◆ **What needs to be done**:
What is needed here is an exact repetition of the records below, beginning at the line that has "none -> turquoise carton [285,177,319,249]" and stopping after the line that has "black teapot [508,301,565,378] -> none".

- - - - -

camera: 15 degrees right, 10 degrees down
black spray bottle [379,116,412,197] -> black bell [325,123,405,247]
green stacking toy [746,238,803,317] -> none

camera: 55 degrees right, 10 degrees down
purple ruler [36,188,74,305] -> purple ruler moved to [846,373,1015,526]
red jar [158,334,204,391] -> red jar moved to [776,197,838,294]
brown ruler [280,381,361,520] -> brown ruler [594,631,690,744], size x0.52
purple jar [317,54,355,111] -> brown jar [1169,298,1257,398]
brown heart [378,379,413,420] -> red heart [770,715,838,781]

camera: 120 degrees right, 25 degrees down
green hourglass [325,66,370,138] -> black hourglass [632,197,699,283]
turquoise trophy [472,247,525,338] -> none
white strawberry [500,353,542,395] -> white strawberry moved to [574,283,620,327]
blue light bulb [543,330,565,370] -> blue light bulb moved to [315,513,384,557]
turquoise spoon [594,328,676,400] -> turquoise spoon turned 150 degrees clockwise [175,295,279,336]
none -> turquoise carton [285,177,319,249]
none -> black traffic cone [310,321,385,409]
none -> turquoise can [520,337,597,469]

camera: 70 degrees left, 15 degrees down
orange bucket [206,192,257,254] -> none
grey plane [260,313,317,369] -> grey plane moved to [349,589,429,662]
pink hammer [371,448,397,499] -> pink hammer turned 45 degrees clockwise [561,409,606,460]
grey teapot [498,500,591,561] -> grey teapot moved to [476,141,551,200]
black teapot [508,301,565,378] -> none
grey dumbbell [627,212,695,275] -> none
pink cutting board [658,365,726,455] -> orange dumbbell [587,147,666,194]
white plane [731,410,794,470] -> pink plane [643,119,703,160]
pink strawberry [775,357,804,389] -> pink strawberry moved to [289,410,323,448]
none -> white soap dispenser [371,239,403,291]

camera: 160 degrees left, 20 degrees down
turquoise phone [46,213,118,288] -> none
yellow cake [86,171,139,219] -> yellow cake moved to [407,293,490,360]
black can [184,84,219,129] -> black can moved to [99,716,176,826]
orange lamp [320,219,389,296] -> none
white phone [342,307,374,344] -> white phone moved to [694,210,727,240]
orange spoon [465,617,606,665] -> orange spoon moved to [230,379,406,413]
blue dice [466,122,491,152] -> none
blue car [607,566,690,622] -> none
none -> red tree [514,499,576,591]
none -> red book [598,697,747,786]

- - - - -

◆ **Solution**:
none -> turquoise carton [285,177,319,249]
none -> black traffic cone [310,321,385,409]
none -> turquoise can [520,337,597,469]

camera: 70 degrees left, 15 degrees down
orange bucket [206,192,257,254] -> none
grey plane [260,313,317,369] -> grey plane moved to [349,589,429,662]
pink hammer [371,448,397,499] -> pink hammer turned 45 degrees clockwise [561,409,606,460]
grey teapot [498,500,591,561] -> grey teapot moved to [476,141,551,200]
black teapot [508,301,565,378] -> none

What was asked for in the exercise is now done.